TASK STATEMENT
Filter the entries below, keeping only lines with "mushroom".

DATA EXTRACT
Content starts

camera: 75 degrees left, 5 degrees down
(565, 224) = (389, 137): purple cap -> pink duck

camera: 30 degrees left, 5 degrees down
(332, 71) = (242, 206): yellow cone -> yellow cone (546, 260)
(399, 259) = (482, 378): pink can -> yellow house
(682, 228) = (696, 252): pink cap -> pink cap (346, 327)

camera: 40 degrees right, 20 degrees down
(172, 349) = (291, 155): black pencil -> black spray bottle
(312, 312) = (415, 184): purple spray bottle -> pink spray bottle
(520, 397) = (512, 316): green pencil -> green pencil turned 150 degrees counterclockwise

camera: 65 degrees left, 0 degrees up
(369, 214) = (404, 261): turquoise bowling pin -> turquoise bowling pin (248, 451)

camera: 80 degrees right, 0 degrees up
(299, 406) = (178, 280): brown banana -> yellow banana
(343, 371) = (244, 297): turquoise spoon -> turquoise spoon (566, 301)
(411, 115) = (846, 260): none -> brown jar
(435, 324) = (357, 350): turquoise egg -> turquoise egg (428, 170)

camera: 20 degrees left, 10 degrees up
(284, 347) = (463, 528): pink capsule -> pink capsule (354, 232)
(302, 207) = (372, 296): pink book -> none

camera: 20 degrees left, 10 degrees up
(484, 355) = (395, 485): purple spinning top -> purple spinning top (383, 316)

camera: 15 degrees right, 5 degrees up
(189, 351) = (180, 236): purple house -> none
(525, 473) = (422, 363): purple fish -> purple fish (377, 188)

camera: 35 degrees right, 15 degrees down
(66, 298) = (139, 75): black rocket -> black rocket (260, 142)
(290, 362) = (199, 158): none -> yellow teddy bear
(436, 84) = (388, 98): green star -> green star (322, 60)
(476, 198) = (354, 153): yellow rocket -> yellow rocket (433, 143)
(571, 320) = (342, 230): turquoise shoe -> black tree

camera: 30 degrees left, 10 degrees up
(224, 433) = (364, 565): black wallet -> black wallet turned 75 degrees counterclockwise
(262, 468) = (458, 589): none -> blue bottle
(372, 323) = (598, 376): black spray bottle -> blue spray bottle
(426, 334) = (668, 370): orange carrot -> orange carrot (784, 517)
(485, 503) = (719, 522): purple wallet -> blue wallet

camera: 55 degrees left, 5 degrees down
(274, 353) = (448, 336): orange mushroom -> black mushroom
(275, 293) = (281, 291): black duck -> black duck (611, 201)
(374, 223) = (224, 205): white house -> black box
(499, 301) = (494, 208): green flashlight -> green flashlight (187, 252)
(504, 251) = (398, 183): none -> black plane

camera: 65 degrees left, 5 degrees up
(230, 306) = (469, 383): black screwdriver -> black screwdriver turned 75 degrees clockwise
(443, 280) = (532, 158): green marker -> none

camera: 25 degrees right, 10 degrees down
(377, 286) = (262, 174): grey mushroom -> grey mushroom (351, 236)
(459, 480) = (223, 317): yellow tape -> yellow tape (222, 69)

Content ends

RESULT BELOW
(274, 353) = (448, 336): orange mushroom -> black mushroom
(377, 286) = (262, 174): grey mushroom -> grey mushroom (351, 236)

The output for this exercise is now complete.